### What this task involves
If a line in the records contains the string "white", show that line.

### Material for this task
[Start of Attachment]
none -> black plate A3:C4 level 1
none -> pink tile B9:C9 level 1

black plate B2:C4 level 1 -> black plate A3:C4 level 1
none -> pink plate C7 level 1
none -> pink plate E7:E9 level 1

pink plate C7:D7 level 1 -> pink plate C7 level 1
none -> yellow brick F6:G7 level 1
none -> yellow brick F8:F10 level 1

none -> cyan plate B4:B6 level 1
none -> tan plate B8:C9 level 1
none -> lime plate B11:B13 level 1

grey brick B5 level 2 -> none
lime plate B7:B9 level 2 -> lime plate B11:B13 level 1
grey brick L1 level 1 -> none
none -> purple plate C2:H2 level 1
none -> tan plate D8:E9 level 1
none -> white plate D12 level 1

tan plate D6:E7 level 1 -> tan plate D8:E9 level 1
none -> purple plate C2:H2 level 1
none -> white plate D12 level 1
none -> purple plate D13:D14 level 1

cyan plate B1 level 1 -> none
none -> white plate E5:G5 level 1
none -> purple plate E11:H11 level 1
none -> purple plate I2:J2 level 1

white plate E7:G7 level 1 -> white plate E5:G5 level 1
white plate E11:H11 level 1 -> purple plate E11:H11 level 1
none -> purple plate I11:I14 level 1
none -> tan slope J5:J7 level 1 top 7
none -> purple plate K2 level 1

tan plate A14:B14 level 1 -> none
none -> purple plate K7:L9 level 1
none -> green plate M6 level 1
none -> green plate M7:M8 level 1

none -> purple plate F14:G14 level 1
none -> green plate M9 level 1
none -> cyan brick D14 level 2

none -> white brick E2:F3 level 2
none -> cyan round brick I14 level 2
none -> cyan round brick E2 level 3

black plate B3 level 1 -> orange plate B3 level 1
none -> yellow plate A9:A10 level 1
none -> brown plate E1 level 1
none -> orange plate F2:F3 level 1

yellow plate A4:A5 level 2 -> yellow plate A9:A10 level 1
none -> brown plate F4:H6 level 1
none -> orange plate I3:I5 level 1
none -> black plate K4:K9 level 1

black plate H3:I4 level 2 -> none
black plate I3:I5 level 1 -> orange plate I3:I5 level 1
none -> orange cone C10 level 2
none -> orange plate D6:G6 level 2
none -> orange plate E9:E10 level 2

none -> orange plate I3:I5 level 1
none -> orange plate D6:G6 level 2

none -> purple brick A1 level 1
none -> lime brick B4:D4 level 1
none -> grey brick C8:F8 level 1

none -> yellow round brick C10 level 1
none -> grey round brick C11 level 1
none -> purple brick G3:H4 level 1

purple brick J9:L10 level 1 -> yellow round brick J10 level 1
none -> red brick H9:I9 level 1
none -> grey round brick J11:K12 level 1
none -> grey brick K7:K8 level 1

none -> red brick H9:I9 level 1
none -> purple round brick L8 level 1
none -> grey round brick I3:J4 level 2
[End of Attachment]
### Result of the task
none -> white plate D12 level 1
none -> white plate D12 level 1
none -> white plate E5:G5 level 1
white plate E7:G7 level 1 -> white plate E5:G5 level 1
white plate E11:H11 level 1 -> purple plate E11:H11 level 1
none -> white brick E2:F3 level 2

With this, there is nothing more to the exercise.